Excerpted data:
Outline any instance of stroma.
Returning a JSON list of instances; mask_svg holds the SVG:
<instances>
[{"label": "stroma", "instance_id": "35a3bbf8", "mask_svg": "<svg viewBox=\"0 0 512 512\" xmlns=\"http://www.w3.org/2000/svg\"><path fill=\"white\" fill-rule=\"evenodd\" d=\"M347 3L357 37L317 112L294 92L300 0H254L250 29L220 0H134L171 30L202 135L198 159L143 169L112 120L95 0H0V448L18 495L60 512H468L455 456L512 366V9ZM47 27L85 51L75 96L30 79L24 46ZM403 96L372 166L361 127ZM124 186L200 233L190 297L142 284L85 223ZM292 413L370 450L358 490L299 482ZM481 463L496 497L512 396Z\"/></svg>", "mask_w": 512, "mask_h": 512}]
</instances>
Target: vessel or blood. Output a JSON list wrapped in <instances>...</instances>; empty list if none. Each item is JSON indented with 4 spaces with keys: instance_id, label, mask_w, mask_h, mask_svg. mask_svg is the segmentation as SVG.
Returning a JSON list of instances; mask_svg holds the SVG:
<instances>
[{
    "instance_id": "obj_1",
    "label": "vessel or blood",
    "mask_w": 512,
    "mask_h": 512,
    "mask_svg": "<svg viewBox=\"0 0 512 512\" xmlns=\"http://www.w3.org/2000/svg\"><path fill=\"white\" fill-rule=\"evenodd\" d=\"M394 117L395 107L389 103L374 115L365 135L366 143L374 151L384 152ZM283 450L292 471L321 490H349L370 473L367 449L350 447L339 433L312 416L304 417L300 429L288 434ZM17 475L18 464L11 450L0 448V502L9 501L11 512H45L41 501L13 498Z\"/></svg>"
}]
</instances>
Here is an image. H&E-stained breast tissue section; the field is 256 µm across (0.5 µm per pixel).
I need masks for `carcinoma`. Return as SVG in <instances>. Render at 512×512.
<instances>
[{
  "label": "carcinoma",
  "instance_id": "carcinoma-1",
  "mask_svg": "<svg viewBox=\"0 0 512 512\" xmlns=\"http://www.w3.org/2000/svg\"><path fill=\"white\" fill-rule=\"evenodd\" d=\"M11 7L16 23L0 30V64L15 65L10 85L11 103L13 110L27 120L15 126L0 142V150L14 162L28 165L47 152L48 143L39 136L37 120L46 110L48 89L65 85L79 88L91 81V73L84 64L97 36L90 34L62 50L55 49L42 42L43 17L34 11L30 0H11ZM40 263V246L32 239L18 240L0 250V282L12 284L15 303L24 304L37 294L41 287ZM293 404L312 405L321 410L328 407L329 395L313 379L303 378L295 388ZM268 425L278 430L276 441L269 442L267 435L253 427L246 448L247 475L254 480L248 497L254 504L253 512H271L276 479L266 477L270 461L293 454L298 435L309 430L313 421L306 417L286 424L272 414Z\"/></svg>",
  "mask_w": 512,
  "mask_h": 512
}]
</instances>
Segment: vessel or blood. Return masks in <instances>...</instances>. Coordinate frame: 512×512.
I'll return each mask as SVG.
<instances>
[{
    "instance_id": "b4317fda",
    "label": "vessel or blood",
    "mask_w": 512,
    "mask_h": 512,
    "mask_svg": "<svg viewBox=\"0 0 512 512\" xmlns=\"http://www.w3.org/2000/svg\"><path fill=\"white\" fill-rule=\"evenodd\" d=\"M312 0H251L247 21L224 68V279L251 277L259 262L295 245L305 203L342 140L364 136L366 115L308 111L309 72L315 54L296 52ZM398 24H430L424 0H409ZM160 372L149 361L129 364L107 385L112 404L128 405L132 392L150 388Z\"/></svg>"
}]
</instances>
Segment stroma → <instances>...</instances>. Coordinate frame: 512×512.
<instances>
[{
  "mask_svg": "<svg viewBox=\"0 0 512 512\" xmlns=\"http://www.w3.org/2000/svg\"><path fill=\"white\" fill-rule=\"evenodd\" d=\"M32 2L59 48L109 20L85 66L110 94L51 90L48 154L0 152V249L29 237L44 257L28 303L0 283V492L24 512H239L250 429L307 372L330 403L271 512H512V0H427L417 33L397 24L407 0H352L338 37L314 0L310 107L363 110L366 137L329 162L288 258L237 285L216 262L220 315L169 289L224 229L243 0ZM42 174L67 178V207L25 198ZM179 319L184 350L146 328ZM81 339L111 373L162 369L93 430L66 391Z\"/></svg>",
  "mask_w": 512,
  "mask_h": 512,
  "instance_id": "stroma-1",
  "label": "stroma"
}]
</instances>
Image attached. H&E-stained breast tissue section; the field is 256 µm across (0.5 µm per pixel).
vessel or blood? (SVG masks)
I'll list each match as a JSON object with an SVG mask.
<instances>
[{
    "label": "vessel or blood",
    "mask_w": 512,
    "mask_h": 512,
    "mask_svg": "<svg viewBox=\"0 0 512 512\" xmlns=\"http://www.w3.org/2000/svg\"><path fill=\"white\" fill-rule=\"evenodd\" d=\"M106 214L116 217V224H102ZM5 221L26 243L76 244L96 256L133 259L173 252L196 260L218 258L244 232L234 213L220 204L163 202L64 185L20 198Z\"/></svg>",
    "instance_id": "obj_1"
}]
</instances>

Exercise prompt: Exactly as they stand, set down the lines from the top of the data through the line with "Here is an image.".

Reply:
Outline any instance of stroma.
Returning a JSON list of instances; mask_svg holds the SVG:
<instances>
[{"label": "stroma", "instance_id": "35a3bbf8", "mask_svg": "<svg viewBox=\"0 0 512 512\" xmlns=\"http://www.w3.org/2000/svg\"><path fill=\"white\" fill-rule=\"evenodd\" d=\"M347 3L357 37L317 112L294 92L300 0H254L250 29L220 0H134L171 30L202 135L198 159L143 169L112 120L95 0H0V448L18 495L60 512H468L455 456L512 366V9ZM47 27L85 51L75 96L30 79L24 46ZM403 96L372 166L361 127ZM124 186L200 233L190 297L142 284L85 223ZM292 413L370 450L358 490L299 482ZM481 463L496 497L512 396Z\"/></svg>", "mask_w": 512, "mask_h": 512}]
</instances>
Target: vessel or blood. Output a JSON list wrapped in <instances>...</instances>; empty list if none. Each item is JSON indented with 4 spaces with keys: instance_id, label, mask_w, mask_h, mask_svg. mask_svg is the segmentation as SVG.
Returning a JSON list of instances; mask_svg holds the SVG:
<instances>
[{
    "instance_id": "obj_1",
    "label": "vessel or blood",
    "mask_w": 512,
    "mask_h": 512,
    "mask_svg": "<svg viewBox=\"0 0 512 512\" xmlns=\"http://www.w3.org/2000/svg\"><path fill=\"white\" fill-rule=\"evenodd\" d=\"M394 117L395 107L389 103L374 115L365 135L366 143L374 151L384 152ZM283 450L292 471L321 490H349L370 473L367 449L350 447L339 433L312 416L304 417L300 429L288 434ZM17 475L18 464L11 450L0 448V502L9 501L11 512H45L41 501L13 498Z\"/></svg>"
}]
</instances>
Here is an image. H&E-stained breast tissue section; the field is 256 µm across (0.5 µm per pixel).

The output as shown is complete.